### WHAT THE EXERCISE ASKS
When the string "none" is part of a line in the data below, report the whole line.

══ DATA FOR THIS EXERCISE ══

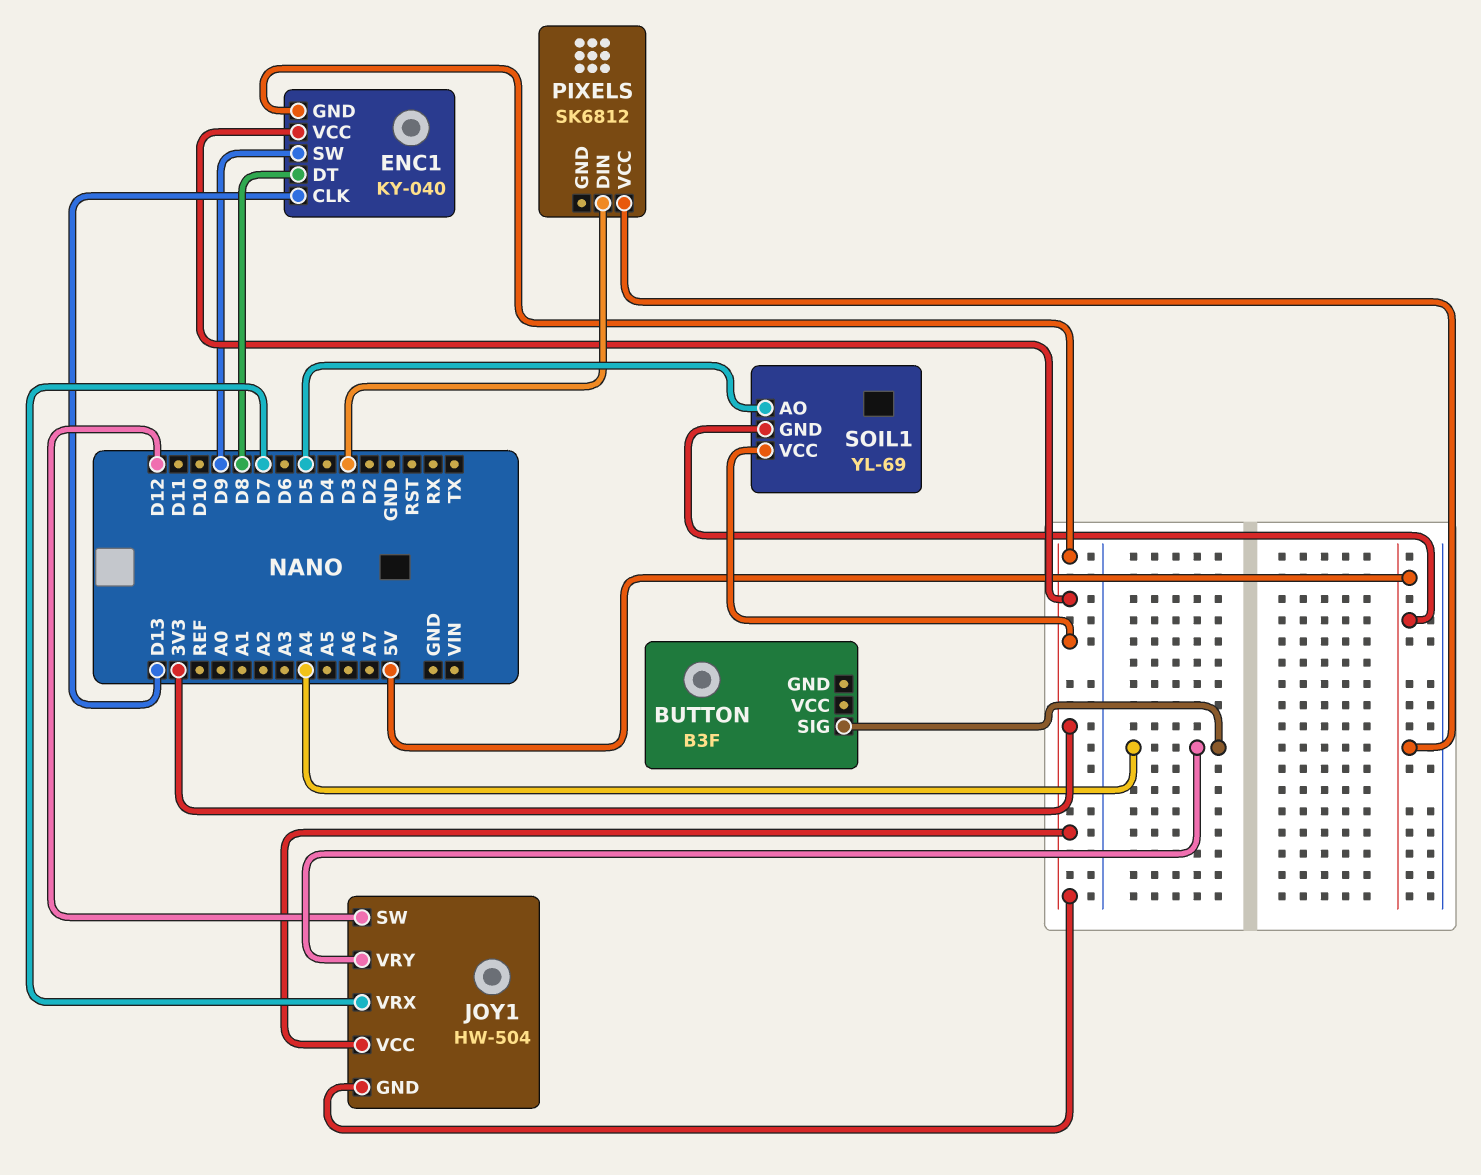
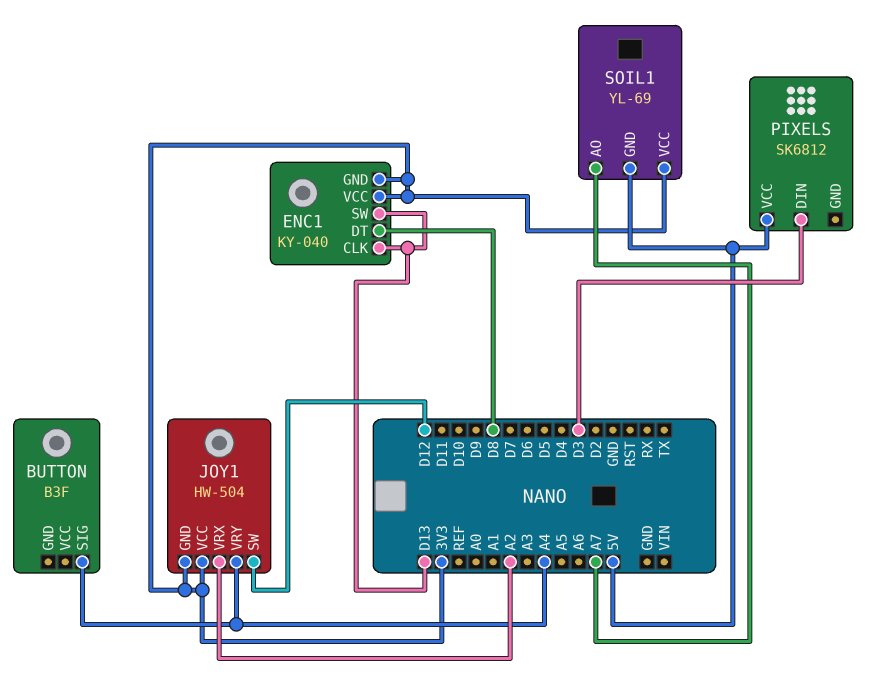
ENC1 pin SW: D9 -> D13
JOY1 pin VRX: D7 -> A2
SOIL1 pin AO: D5 -> A7

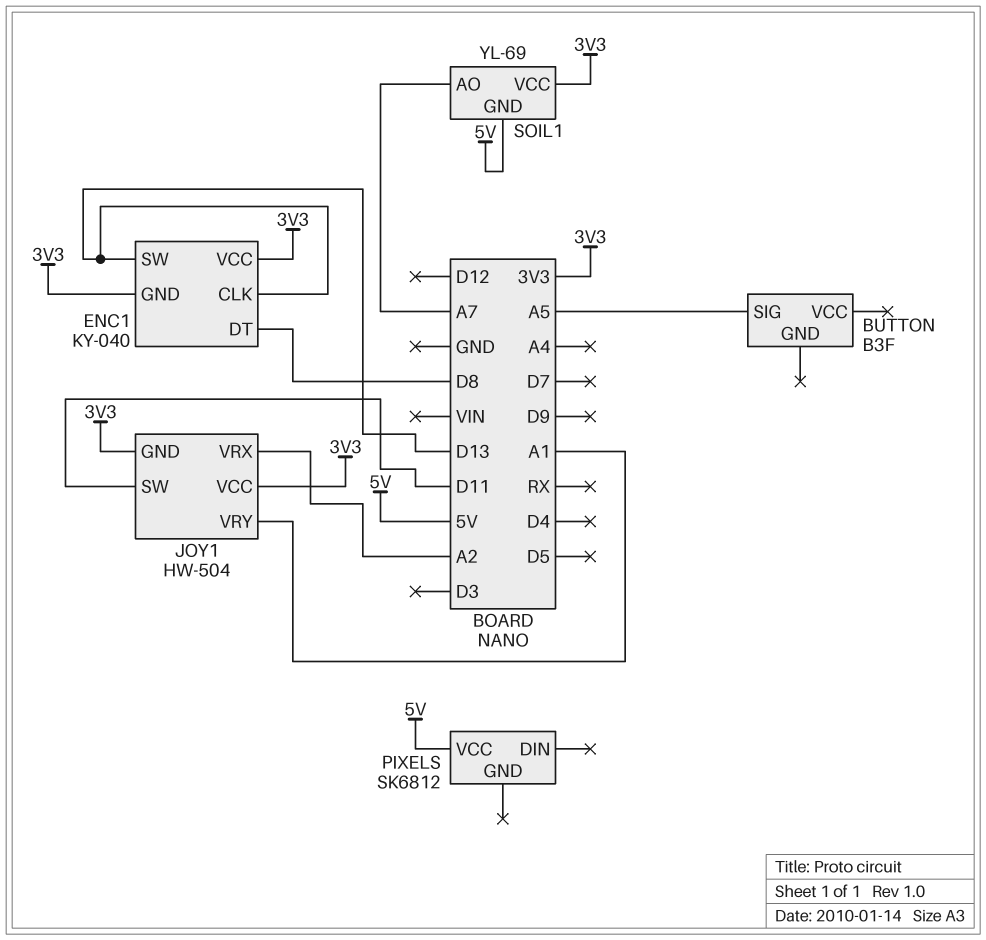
BUTTON pin SIG: A4 -> A5
JOY1 pin SW: D12 -> D11
JOY1 pin VRY: A4 -> A1
PIXELS pin DIN: D3 -> none

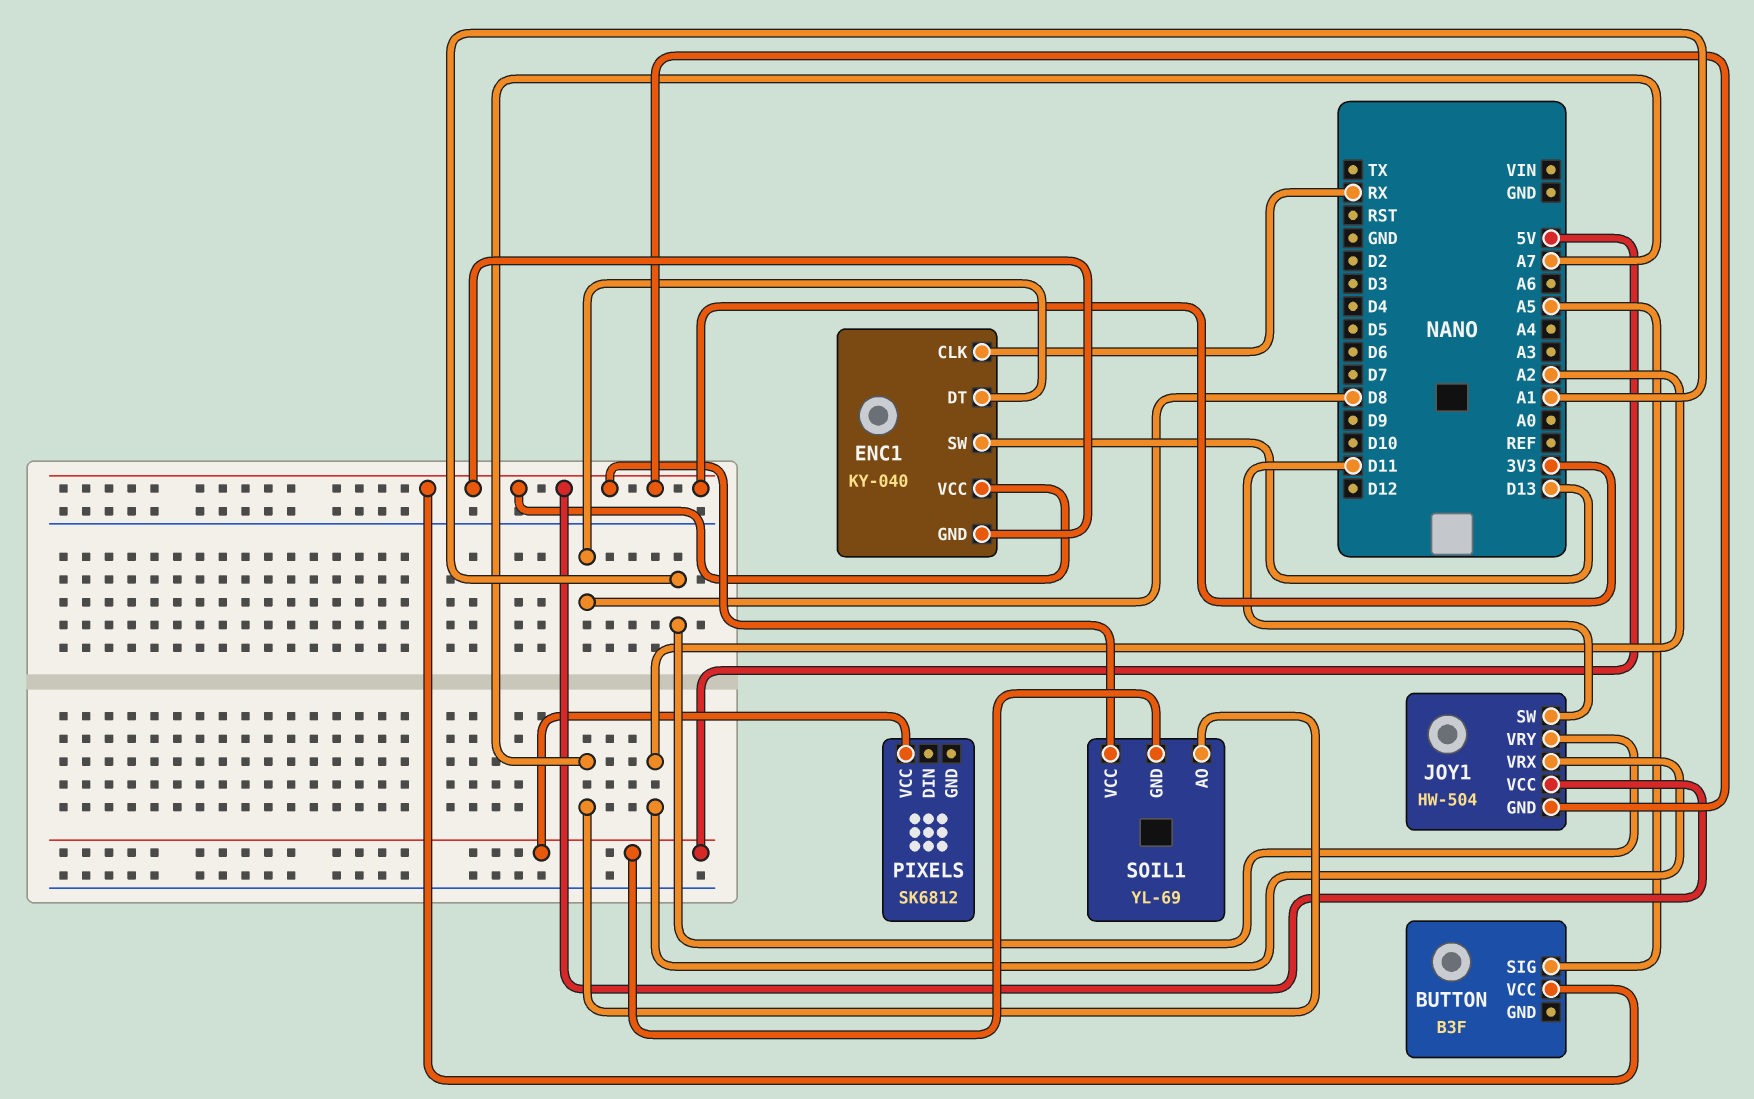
BUTTON pin VCC: none -> 3V3
ENC1 pin CLK: D13 -> RX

═══

### REPLY TO THE EXERCISE
PIXELS pin DIN: D3 -> none
BUTTON pin VCC: none -> 3V3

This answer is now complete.